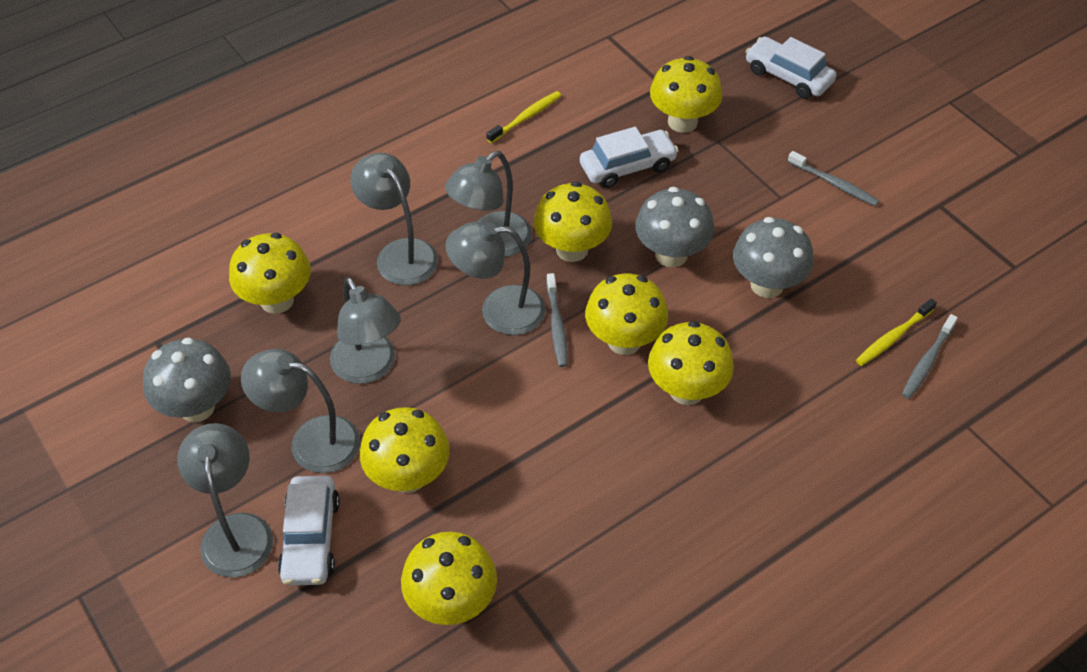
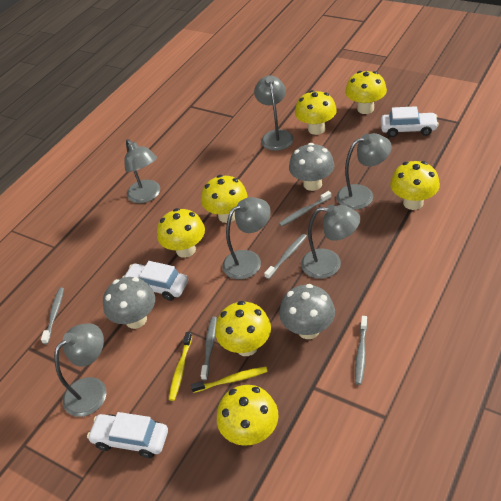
grey toothbrush: 3 -> 5

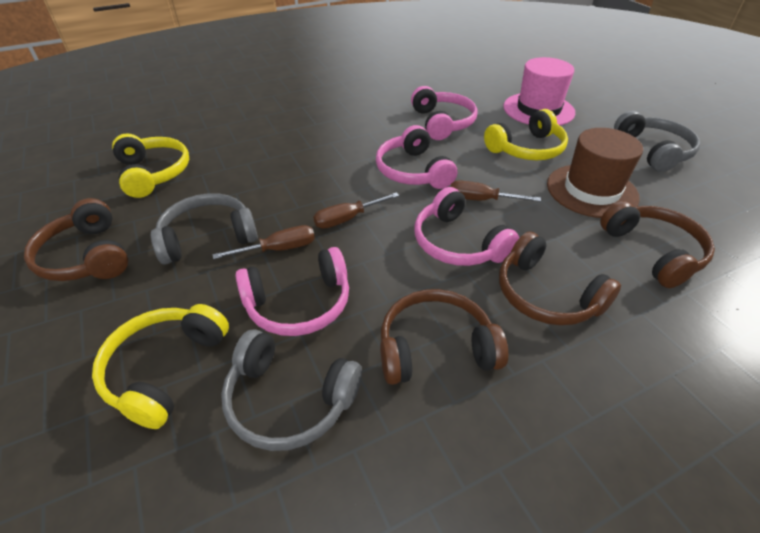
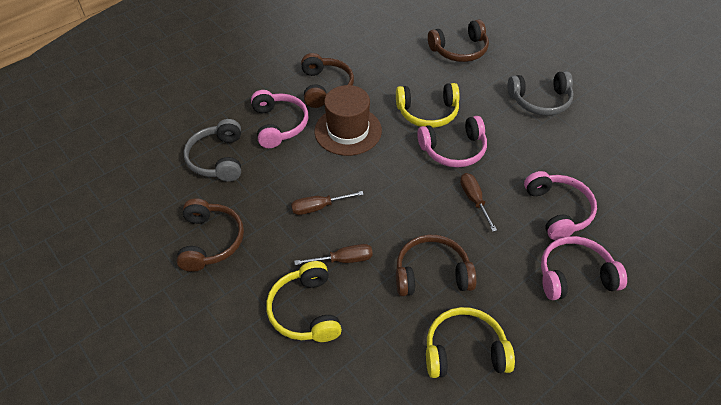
grey headphones: 3 -> 2
pink hat: 1 -> 0

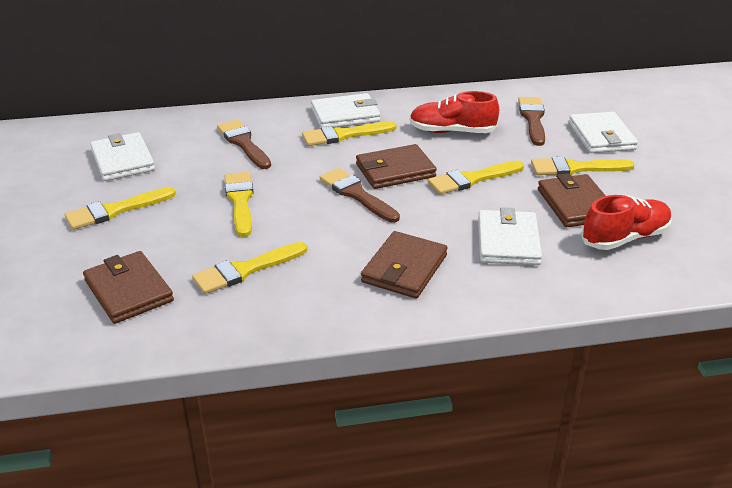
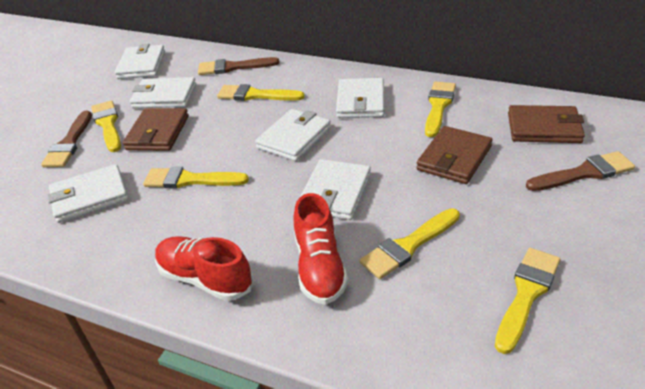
brown wallet: 4 -> 3
white wallet: 4 -> 6

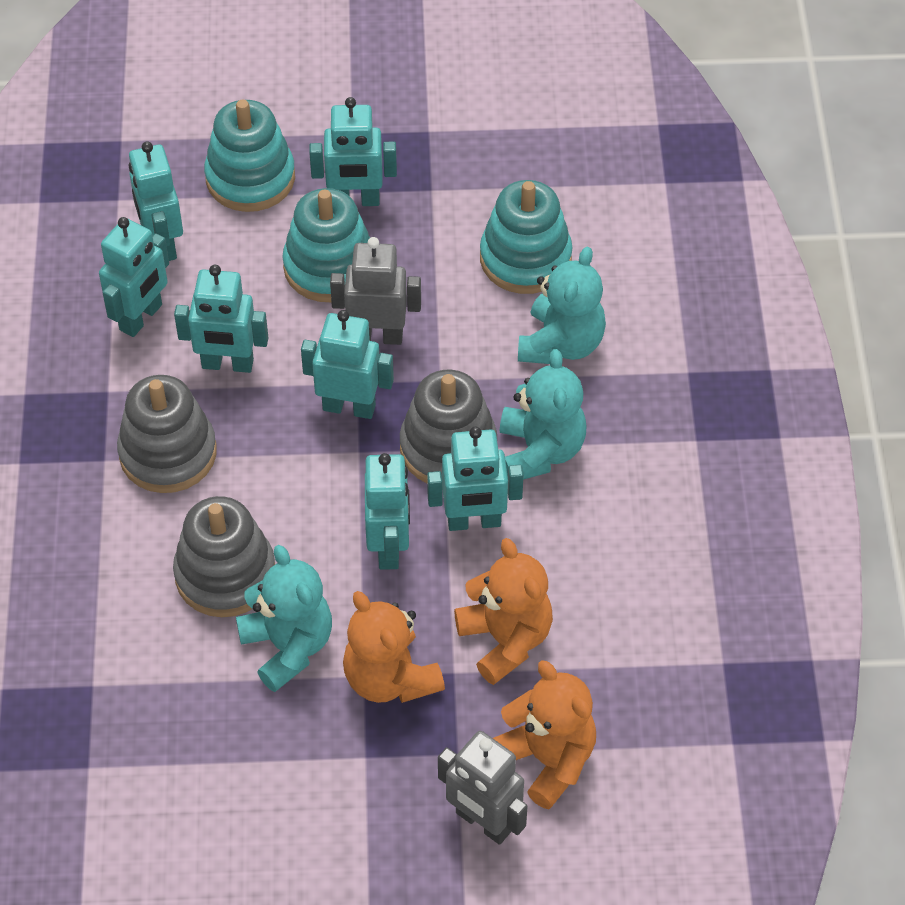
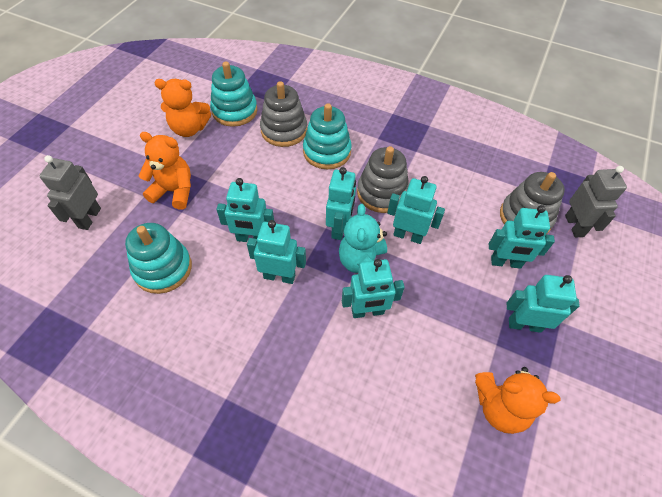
turquoise teddy bear: 3 -> 1

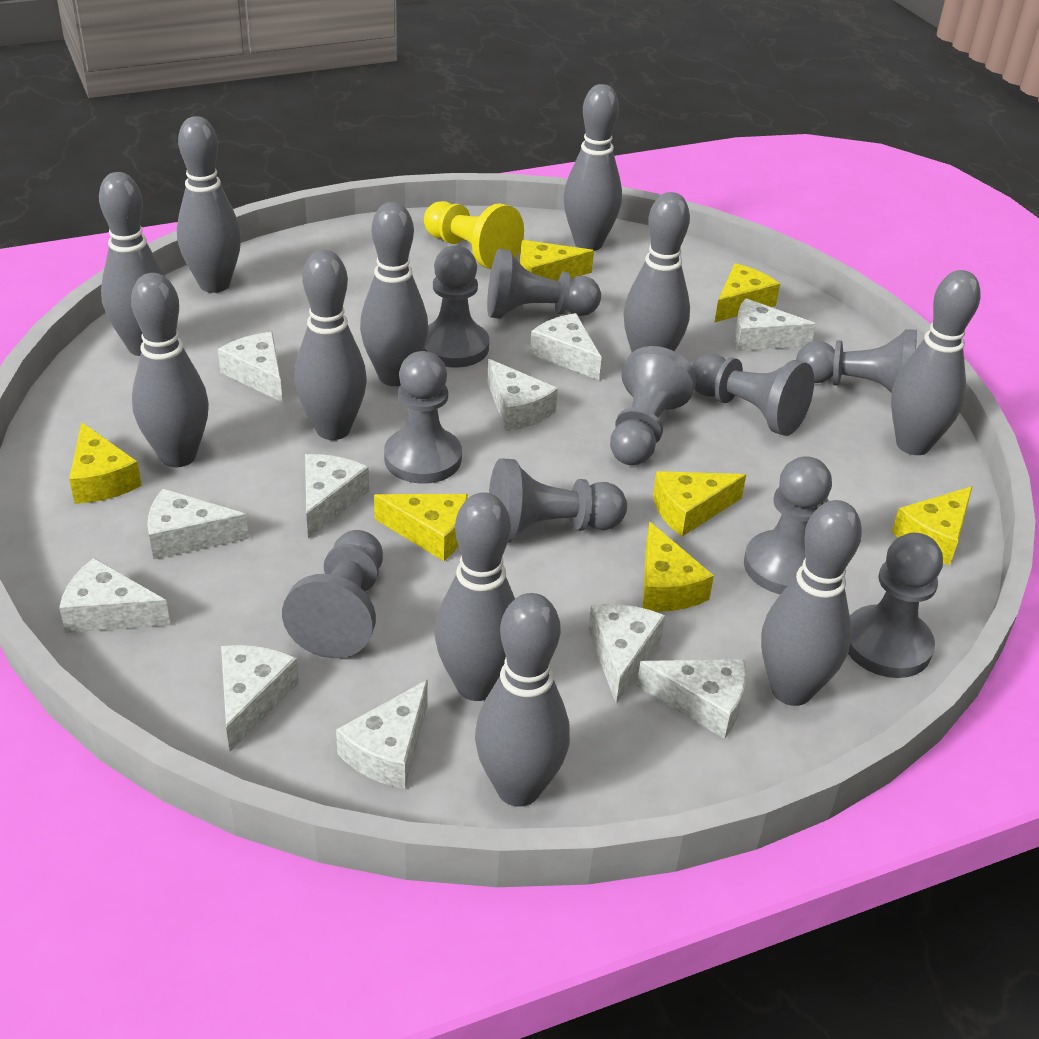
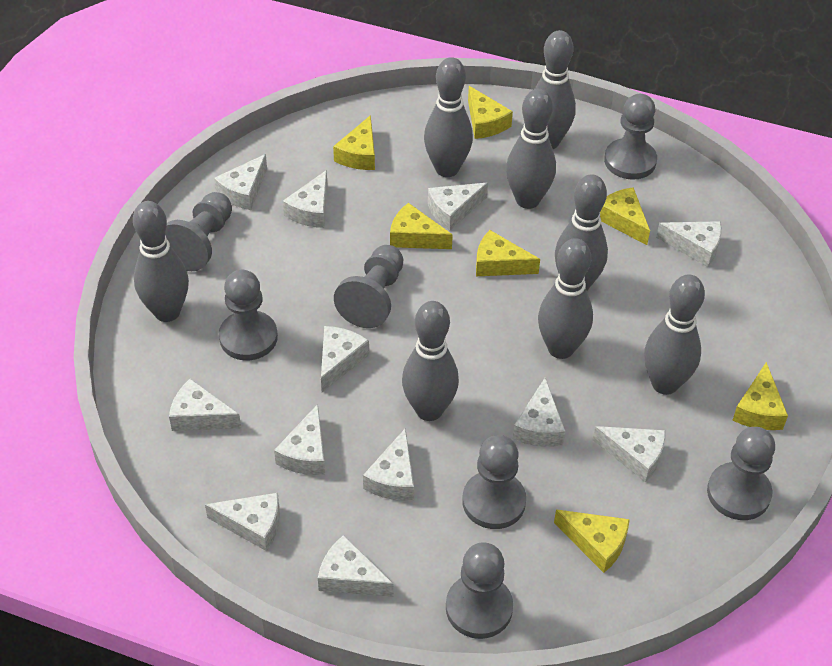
grey bowling pin: 11 -> 8
grey pawn: 10 -> 7
white cheese: 11 -> 12
yellow pawn: 1 -> 0

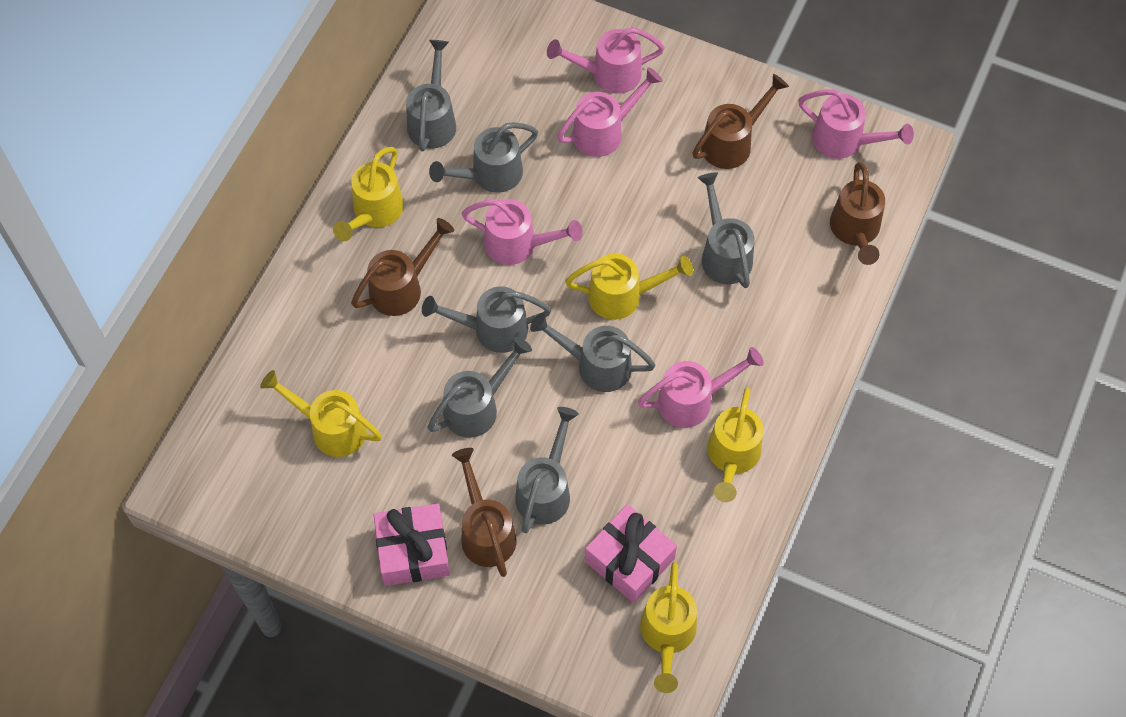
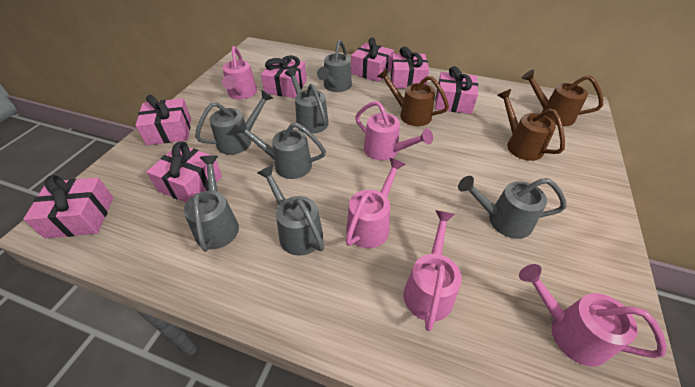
brown watering can: 4 -> 3
pink gift: 2 -> 7
yellow watering can: 5 -> 0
┄┄┄┄┄┄
TASK: Your answer should be the lines from the line containing "white wallet: 4 -> 6" through the end of the listing above, output exactly and alone, without the pictures.

SOLUTION:
white wallet: 4 -> 6

turquoise teddy bear: 3 -> 1

grey bowling pin: 11 -> 8
grey pawn: 10 -> 7
white cheese: 11 -> 12
yellow pawn: 1 -> 0

brown watering can: 4 -> 3
pink gift: 2 -> 7
yellow watering can: 5 -> 0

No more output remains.